Content starts

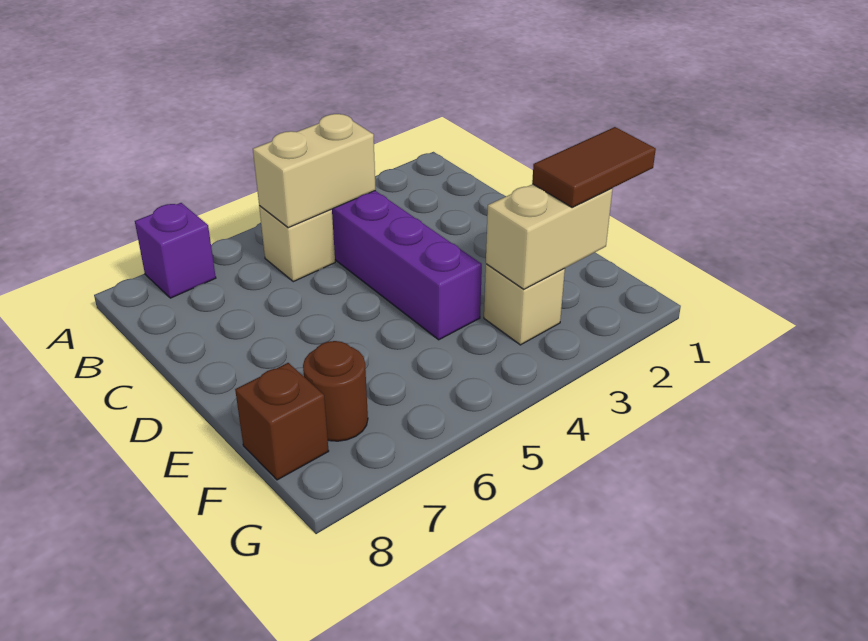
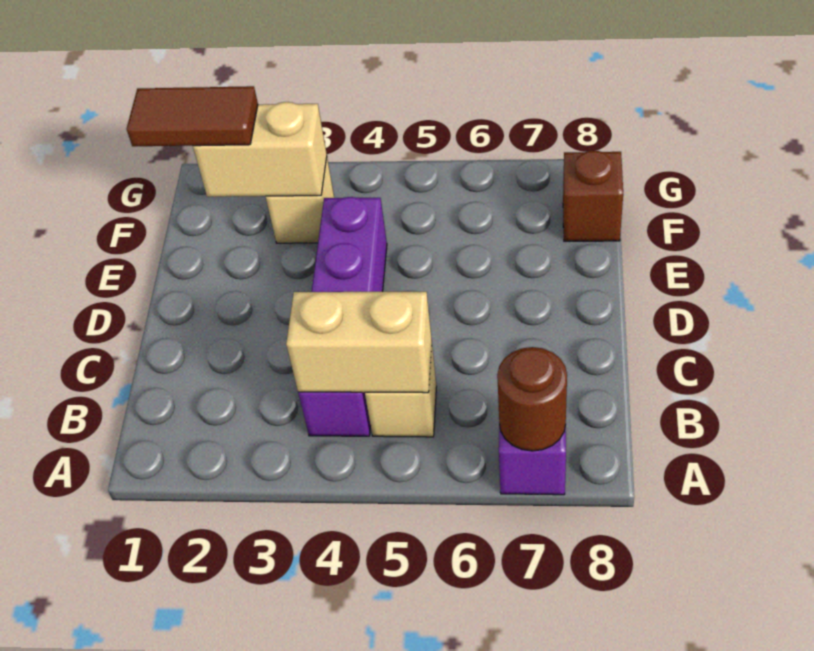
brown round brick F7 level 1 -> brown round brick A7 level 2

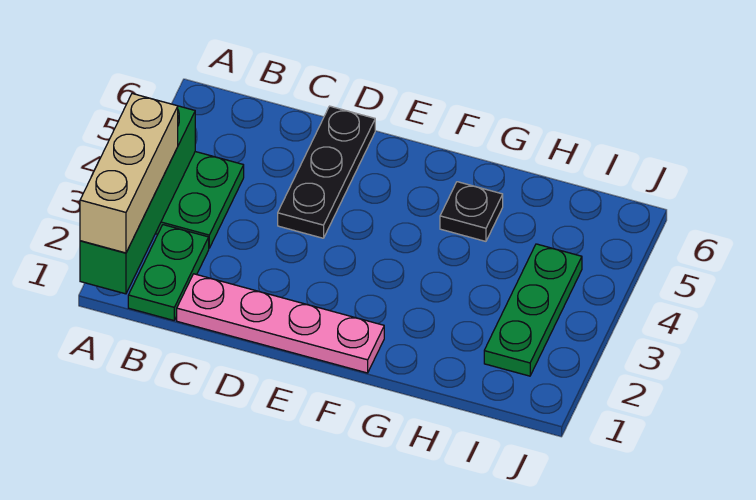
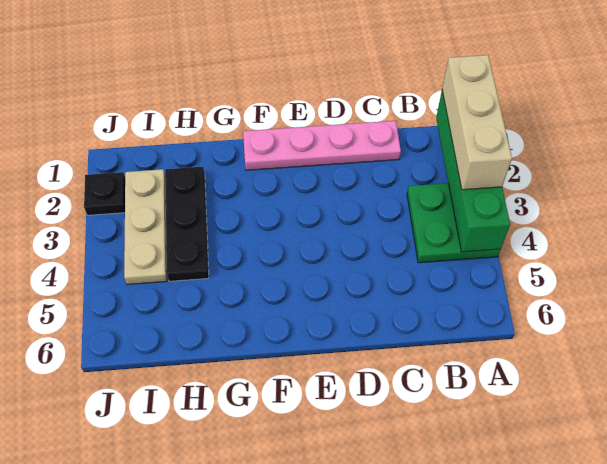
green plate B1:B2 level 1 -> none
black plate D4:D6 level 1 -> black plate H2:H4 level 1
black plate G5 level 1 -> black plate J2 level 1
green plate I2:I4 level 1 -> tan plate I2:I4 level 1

Content ends
Content starts

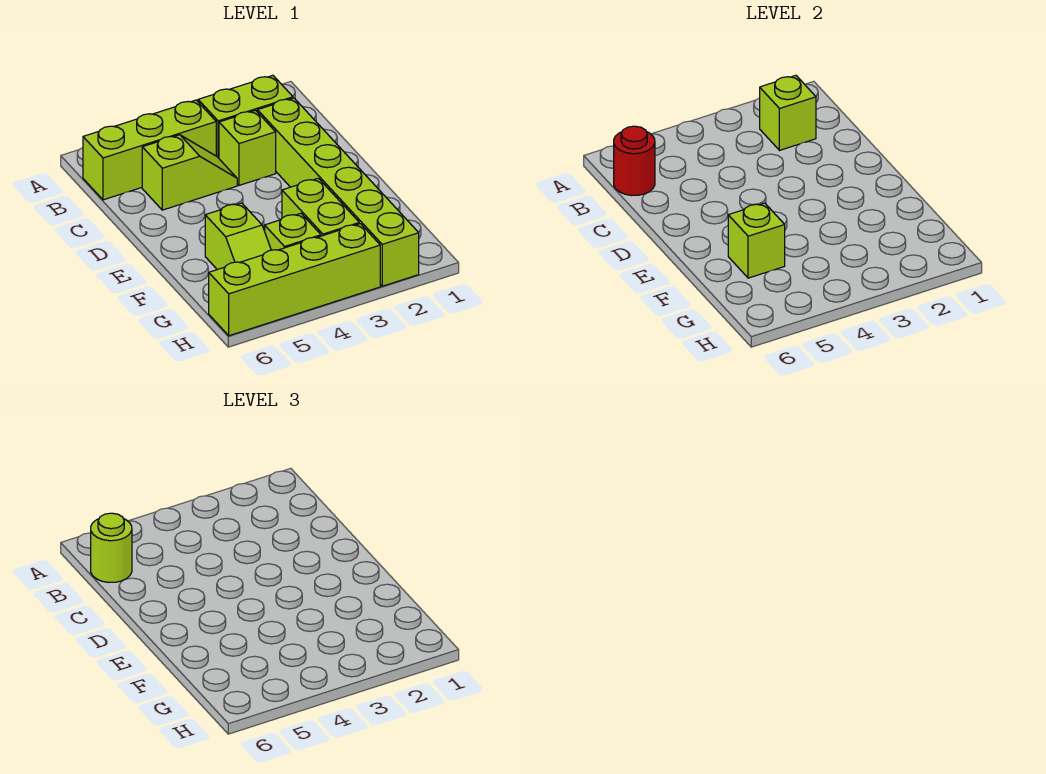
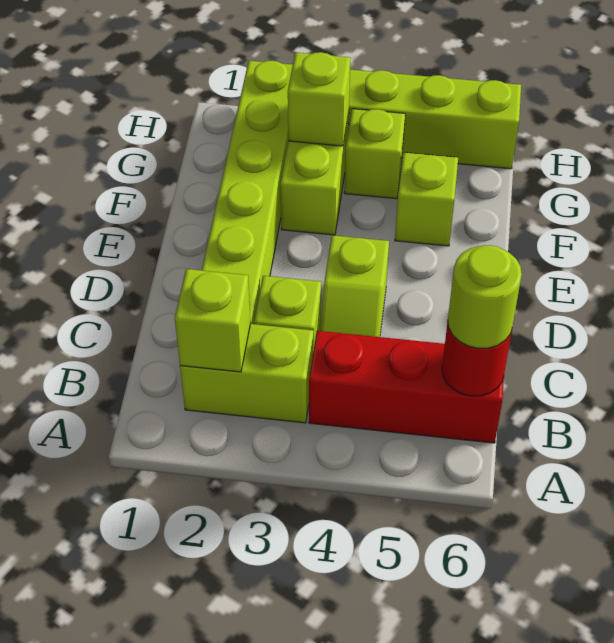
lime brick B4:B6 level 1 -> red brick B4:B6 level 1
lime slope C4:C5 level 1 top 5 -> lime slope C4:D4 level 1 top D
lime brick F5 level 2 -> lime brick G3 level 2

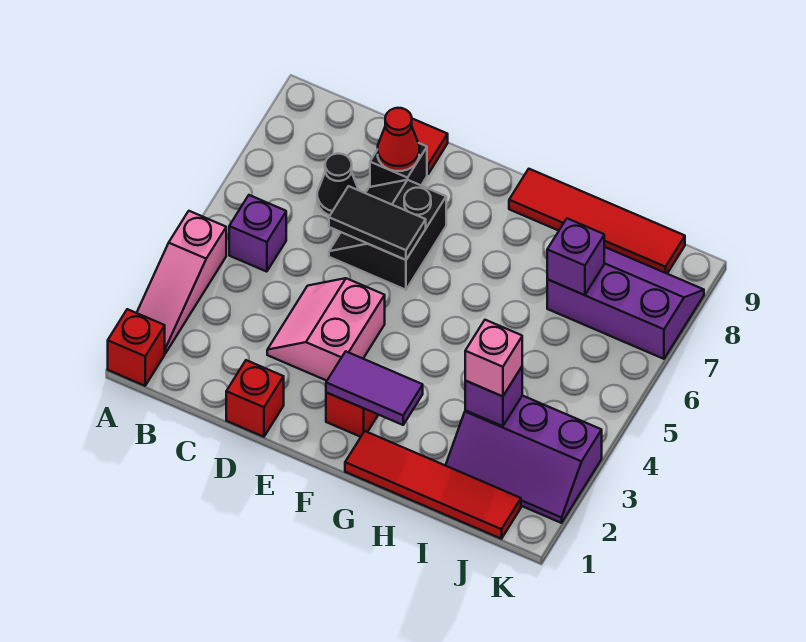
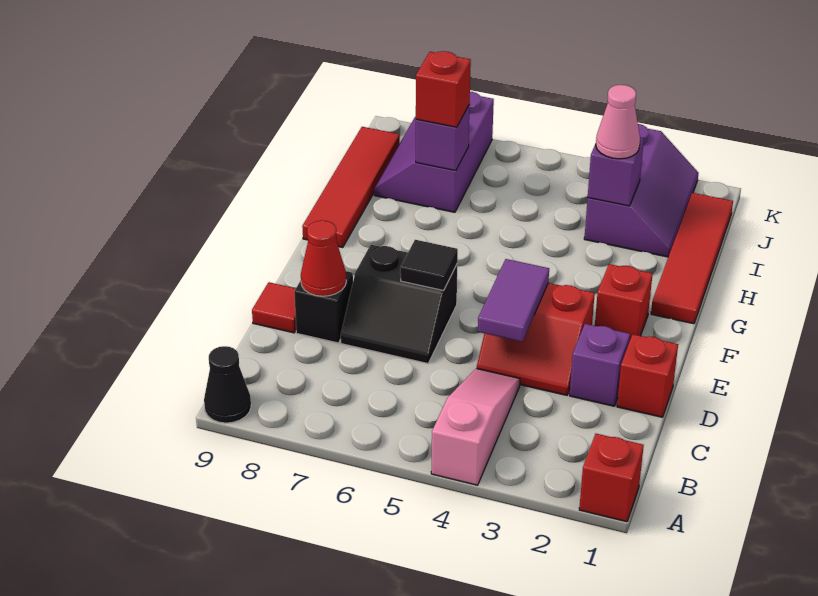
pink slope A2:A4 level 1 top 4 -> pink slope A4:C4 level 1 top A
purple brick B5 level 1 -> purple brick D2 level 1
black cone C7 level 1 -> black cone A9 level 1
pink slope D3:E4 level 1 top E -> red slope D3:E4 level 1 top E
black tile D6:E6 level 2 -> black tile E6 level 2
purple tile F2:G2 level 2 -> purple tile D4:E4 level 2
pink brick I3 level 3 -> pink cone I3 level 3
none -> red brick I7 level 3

Content ends

#### TASK ITEM:
The listing above holds a line with "pink slope D3:E4" and a line with "none -> red brick I7 level 3". Print the stretch from the first through the second, exactly and alone.

#### TASK OUTPUT:
pink slope D3:E4 level 1 top E -> red slope D3:E4 level 1 top E
black tile D6:E6 level 2 -> black tile E6 level 2
purple tile F2:G2 level 2 -> purple tile D4:E4 level 2
pink brick I3 level 3 -> pink cone I3 level 3
none -> red brick I7 level 3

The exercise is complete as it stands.